**ABOUT THIS EXERCISE:**
An exact copy of the data is needed, but without any of its images.

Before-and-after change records
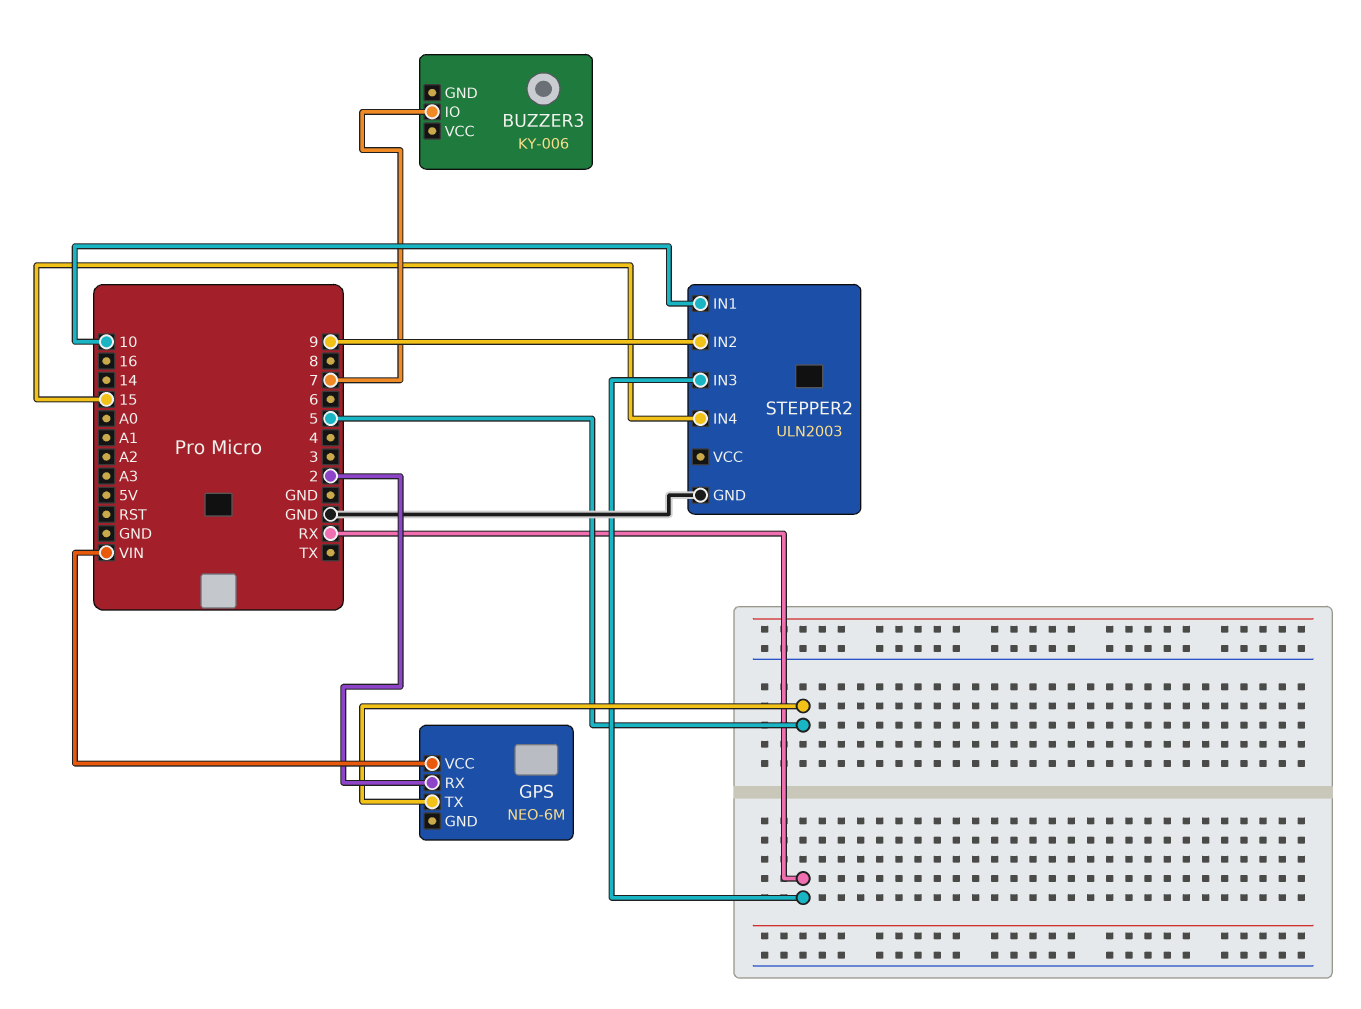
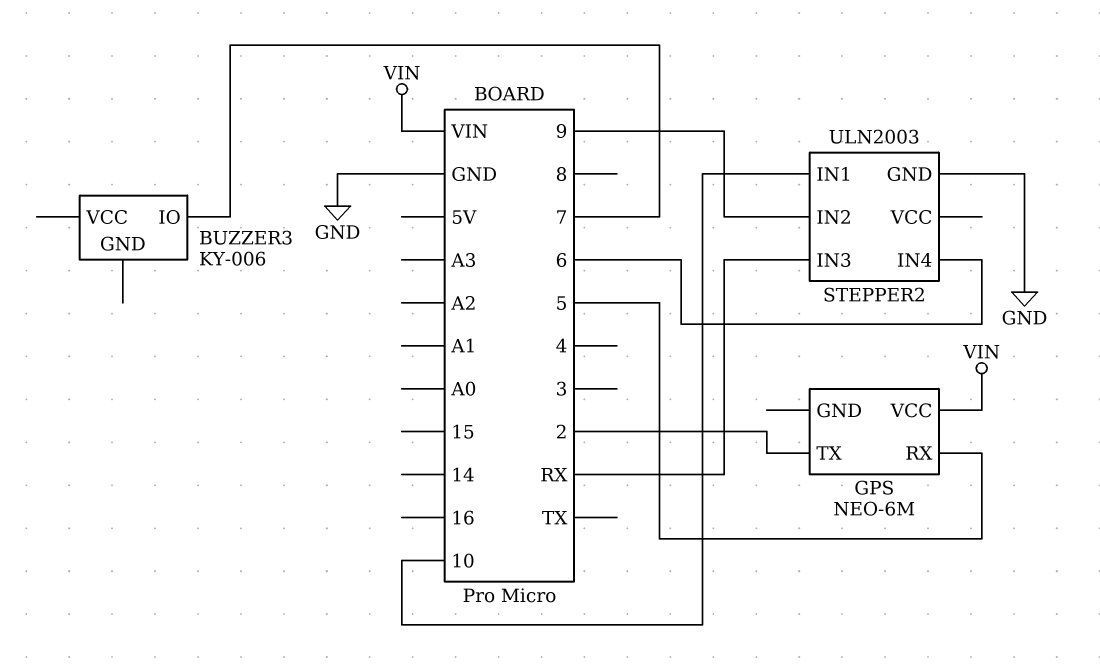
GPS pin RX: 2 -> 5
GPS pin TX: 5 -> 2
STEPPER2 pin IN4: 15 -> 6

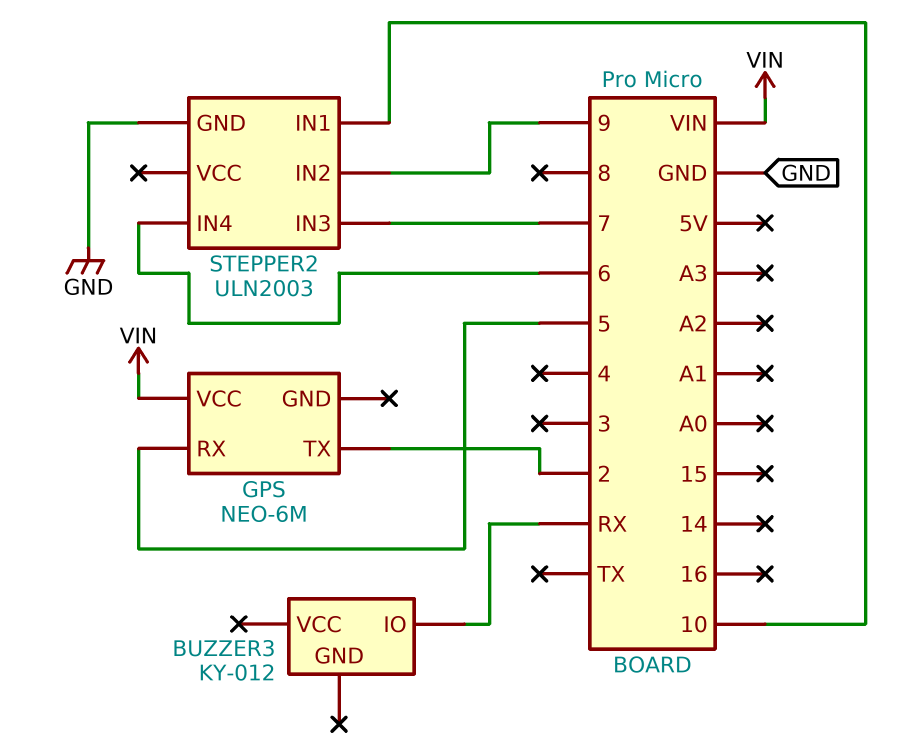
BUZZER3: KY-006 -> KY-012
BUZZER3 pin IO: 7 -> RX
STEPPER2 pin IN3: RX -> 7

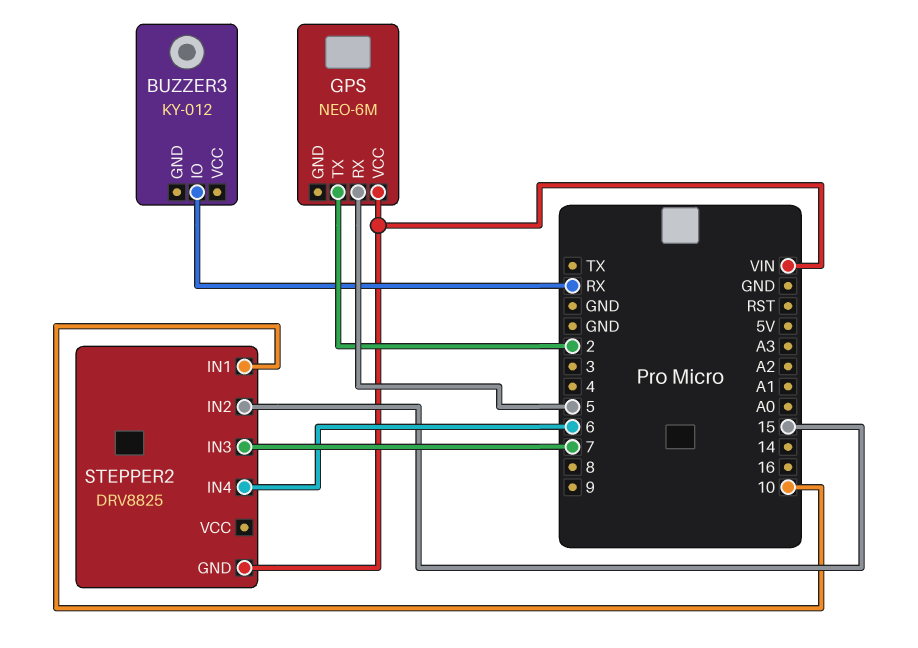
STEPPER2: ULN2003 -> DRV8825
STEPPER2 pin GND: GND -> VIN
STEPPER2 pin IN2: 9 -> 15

**SOLUTION TO THE EXERCISE:**
GPS pin RX: 2 -> 5
GPS pin TX: 5 -> 2
STEPPER2 pin IN4: 15 -> 6

BUZZER3: KY-006 -> KY-012
BUZZER3 pin IO: 7 -> RX
STEPPER2 pin IN3: RX -> 7

STEPPER2: ULN2003 -> DRV8825
STEPPER2 pin GND: GND -> VIN
STEPPER2 pin IN2: 9 -> 15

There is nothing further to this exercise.